Exercise aim: Report how many lines in the records that follow have the word "arrow" in them, giving the number and nothing more.

Provided information:

------------------------------

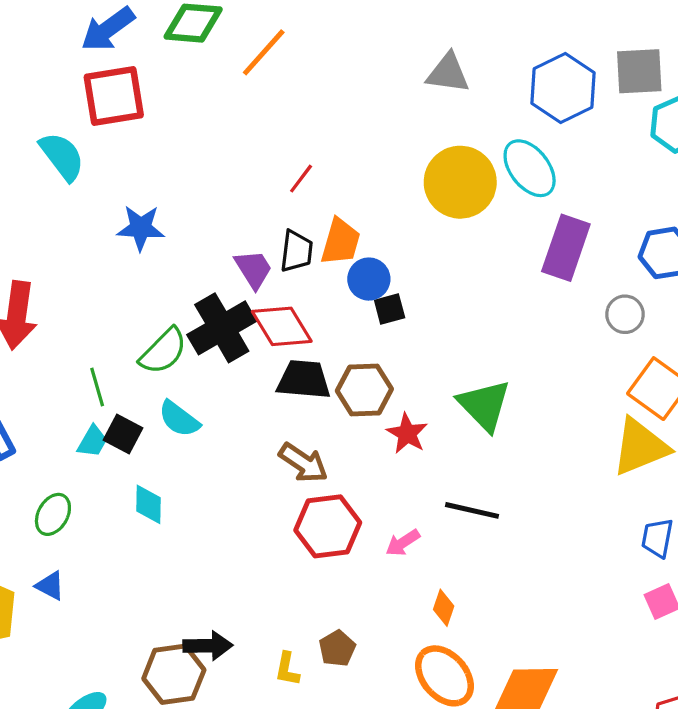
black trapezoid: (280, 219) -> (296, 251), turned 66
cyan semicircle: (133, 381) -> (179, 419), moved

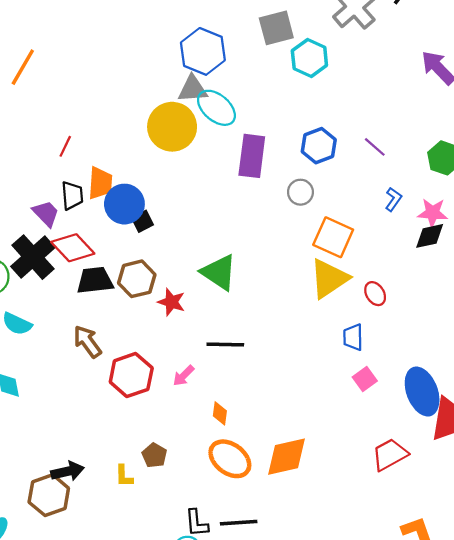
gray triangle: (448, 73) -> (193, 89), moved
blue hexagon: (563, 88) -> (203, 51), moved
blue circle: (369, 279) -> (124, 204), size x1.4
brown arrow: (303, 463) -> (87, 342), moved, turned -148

------------------------------

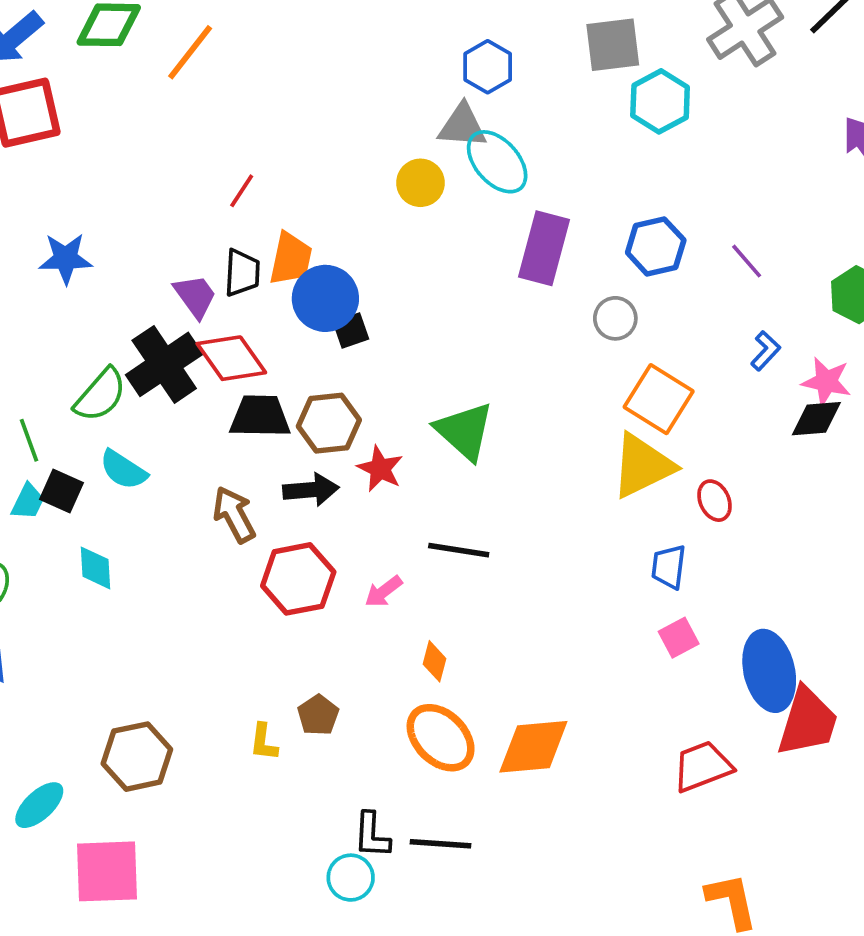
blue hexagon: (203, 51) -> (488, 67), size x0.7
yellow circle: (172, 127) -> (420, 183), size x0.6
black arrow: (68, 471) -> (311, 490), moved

------------------------------

Finished exercise: 2